■ **Supplied data**
_ _ _

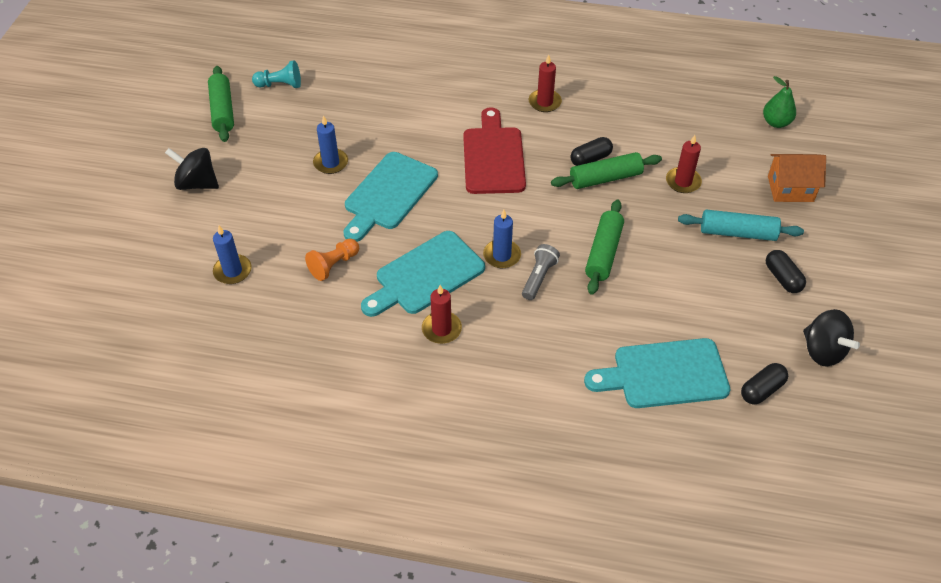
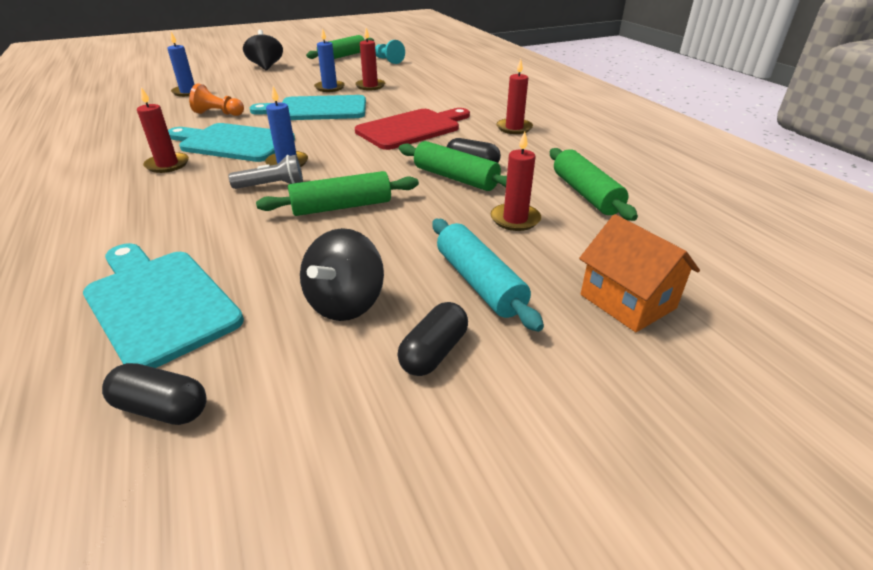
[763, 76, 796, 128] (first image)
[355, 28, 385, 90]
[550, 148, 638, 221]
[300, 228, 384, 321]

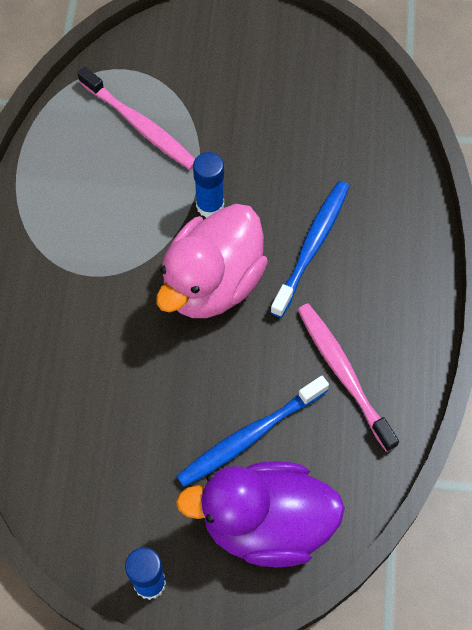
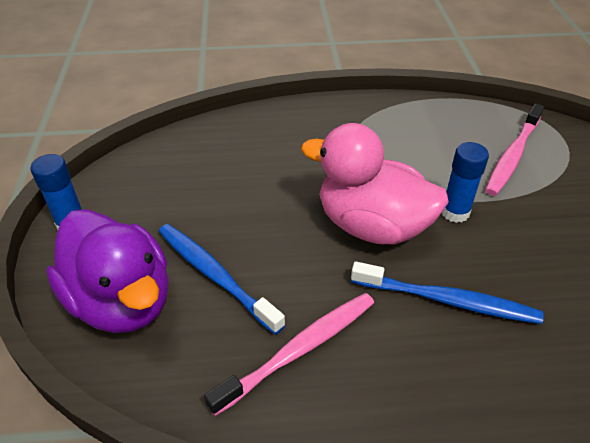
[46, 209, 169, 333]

_ _ _

■ **Task objective**
Once the pictures are dropped, please print every remaining line of the material verbatim.

■ **Exercise response**
[763, 76, 796, 128] (first image)
[355, 28, 385, 90]
[550, 148, 638, 221]
[300, 228, 384, 321]

[46, 209, 169, 333]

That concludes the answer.